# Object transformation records
━━━━━━━━━━━━━━━━━━━━
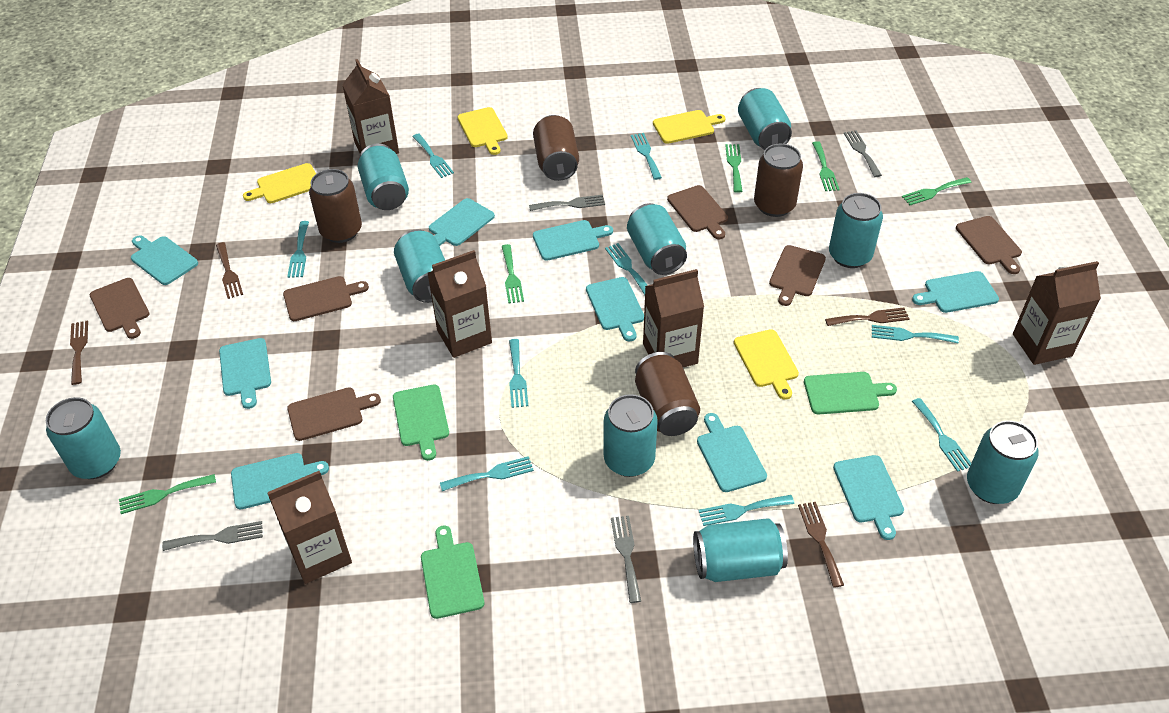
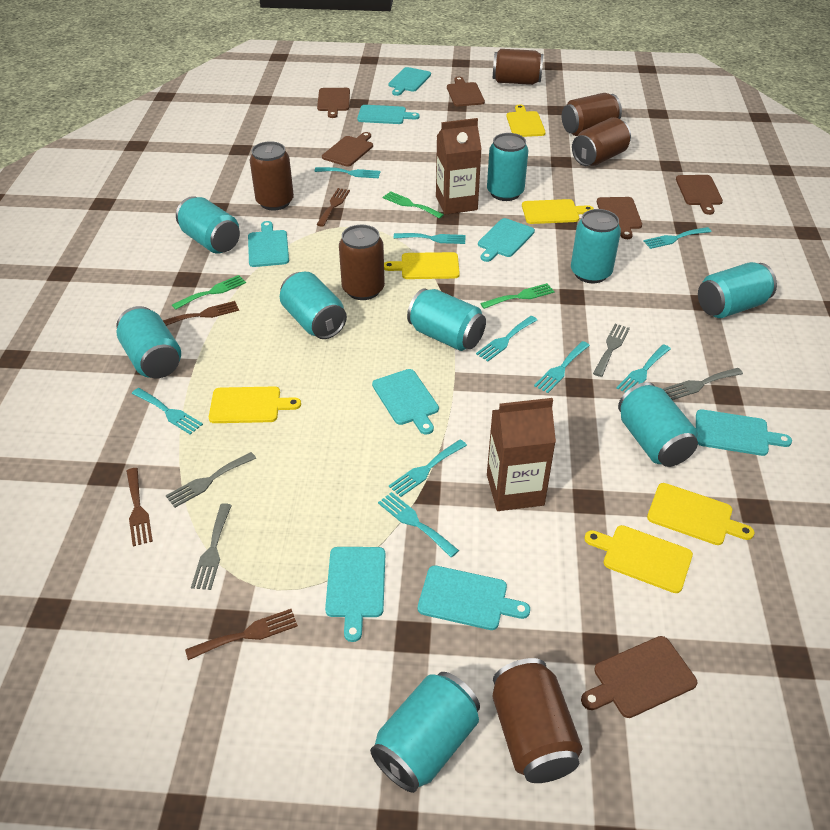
brown can: 4 -> 6
brown carton: 5 -> 2
green cutting board: 3 -> 0
green fork: 5 -> 3
turquoise cutting board: 9 -> 8
yellow cutting board: 4 -> 6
━━━━━━━━━━━━━━━━━━━━
In the records above, some lines hold the word "green". Say how many, and nothing more.

2